*** Records Section Begins ***

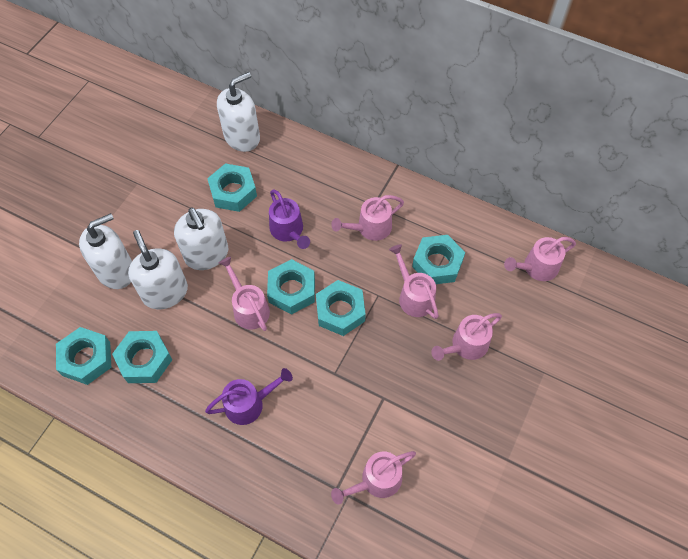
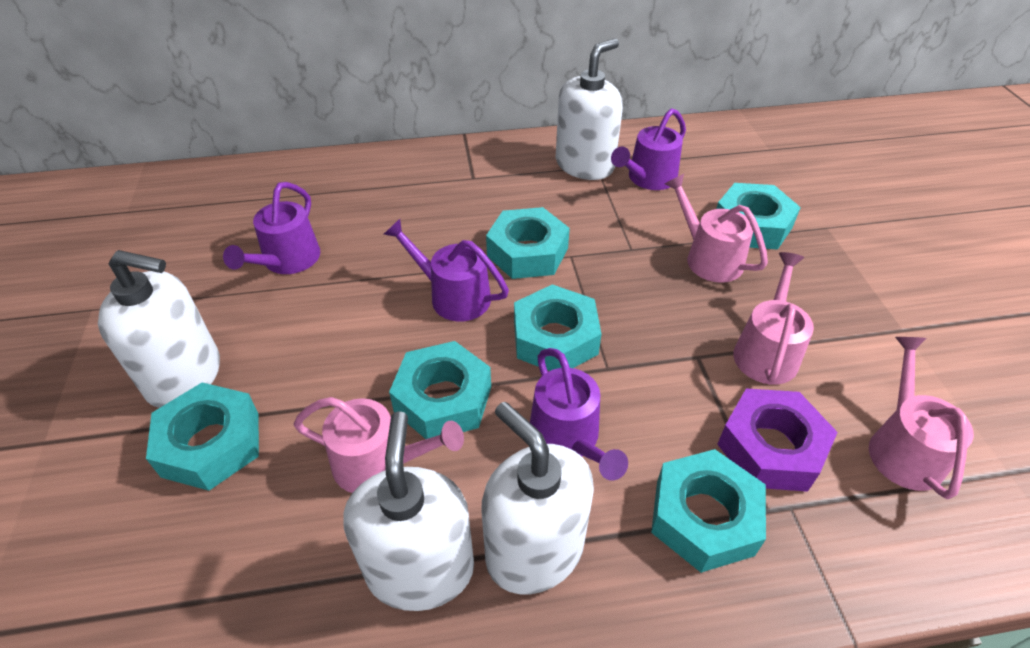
pink watering can: [219,257,270,331] [331,195,404,241] [331,451,416,505] [389,244,439,319] [431,313,502,361] [504,237,576,281] = 6 -> [294,397,464,493] [665,174,768,283] [733,252,814,385] [869,337,974,499] = 4
purple nut: none = 0 -> [717,388,838,492] = 1
purple watering can: [205,368,293,425] [269,190,310,249] = 2 -> [223,182,320,274] [384,219,509,322] [530,348,628,481] [611,108,686,190] = 4

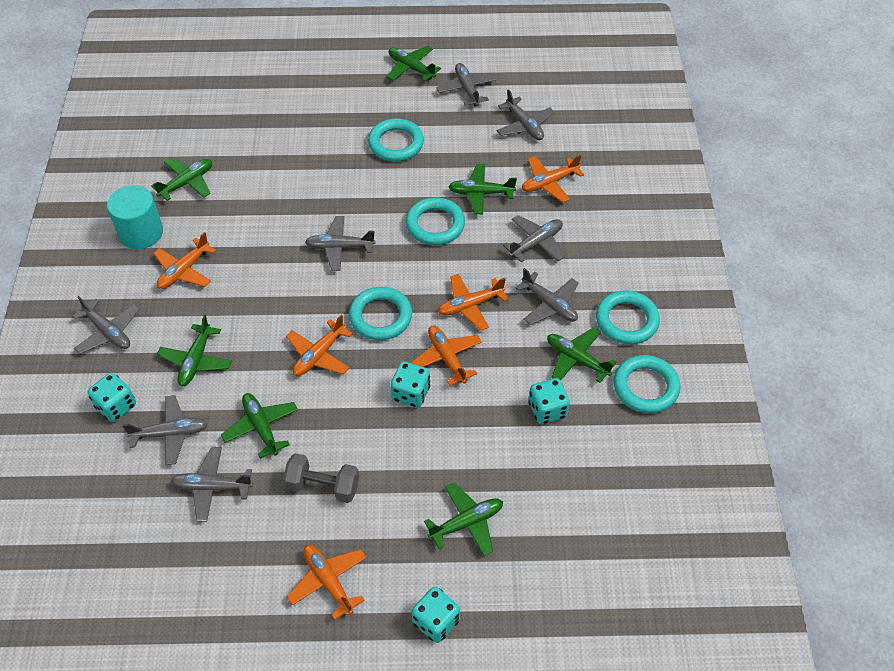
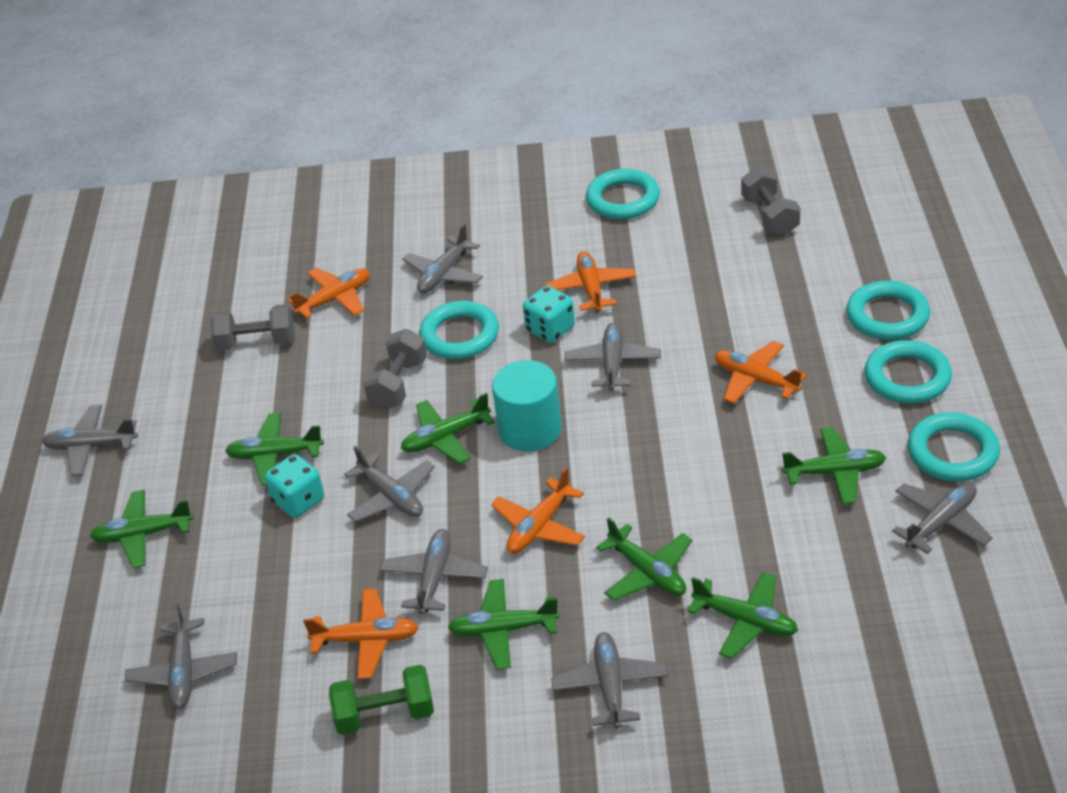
green dumbbell: none = 0 -> [329,665,434,735] = 1
grey dumbbell: [283,453,359,503] = 1 -> [210,304,295,351] [363,329,427,409] [741,166,800,236] = 3
orange plane: [153,232,216,289] [286,315,353,376] [287,545,366,620] [411,325,482,386] [438,274,508,331] [522,155,584,203] = 6 -> [288,268,370,319] [303,589,419,679] [491,467,585,554] [545,251,636,313] [715,341,807,404] = 5
turquoise dice: [88,373,136,422] [390,362,430,408] [412,587,460,643] [528,378,570,424] = 4 -> [265,454,324,518] [523,286,575,343] = 2

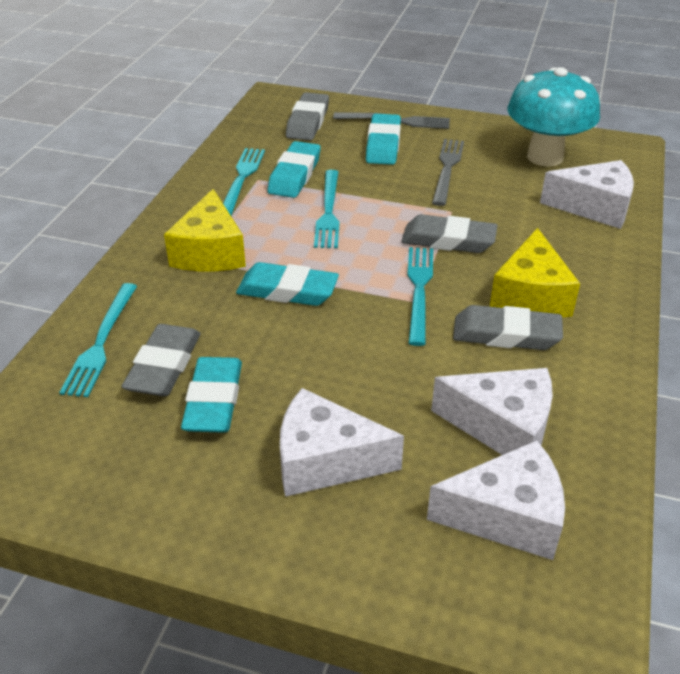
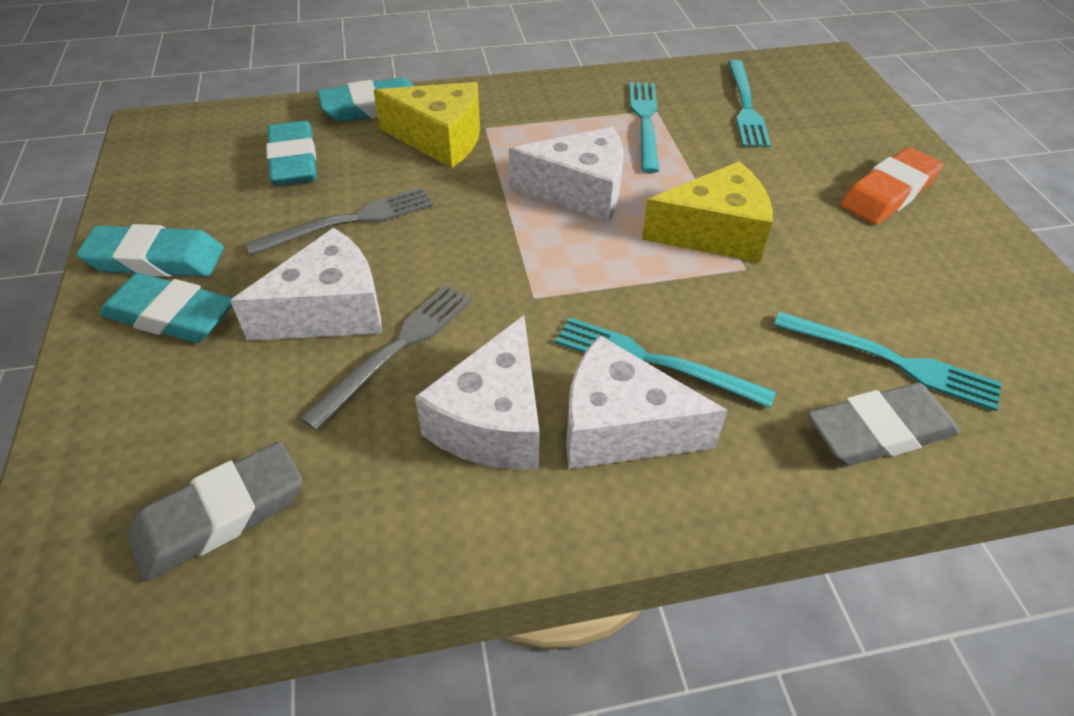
grey eraser: [121,324,201,396] [286,92,329,141] [401,214,498,253] [453,305,563,350] = 4 -> [127,441,303,581] [807,383,960,466] = 2
orange eraser: none = 0 -> [841,147,944,225] = 1
turquoise mushroom: [507,67,600,167] = 1 -> none = 0

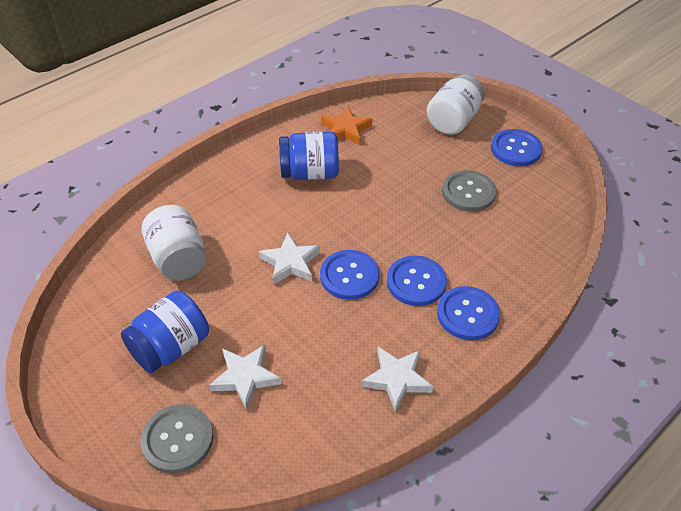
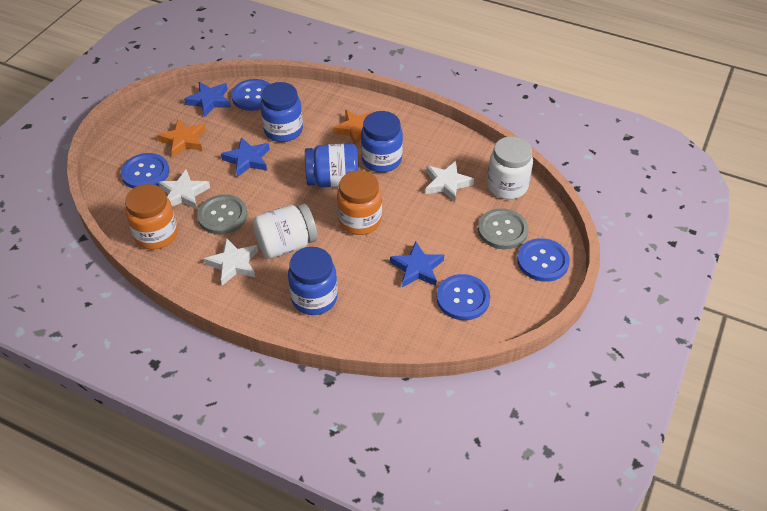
blue jar: [121,291,209,373] [279,132,339,180] = 2 -> [260,82,303,142] [288,247,338,315] [305,143,358,187] [361,111,403,172] = 4
blue star: none = 0 -> [184,82,231,117] [221,137,270,177] [390,241,444,287] = 3
orange jar: none = 0 -> [125,184,178,249] [337,170,382,235] = 2
orange star: [321,106,373,145] = 1 -> [157,119,206,157] [333,110,374,145] = 2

*** Records Section Ends ***

_Exercise_
Using the records above, please repeat the line with "blue star: none" and every line after it exactly, and give no other text.

_Task response_
blue star: none = 0 -> [184,82,231,117] [221,137,270,177] [390,241,444,287] = 3
orange jar: none = 0 -> [125,184,178,249] [337,170,382,235] = 2
orange star: [321,106,373,145] = 1 -> [157,119,206,157] [333,110,374,145] = 2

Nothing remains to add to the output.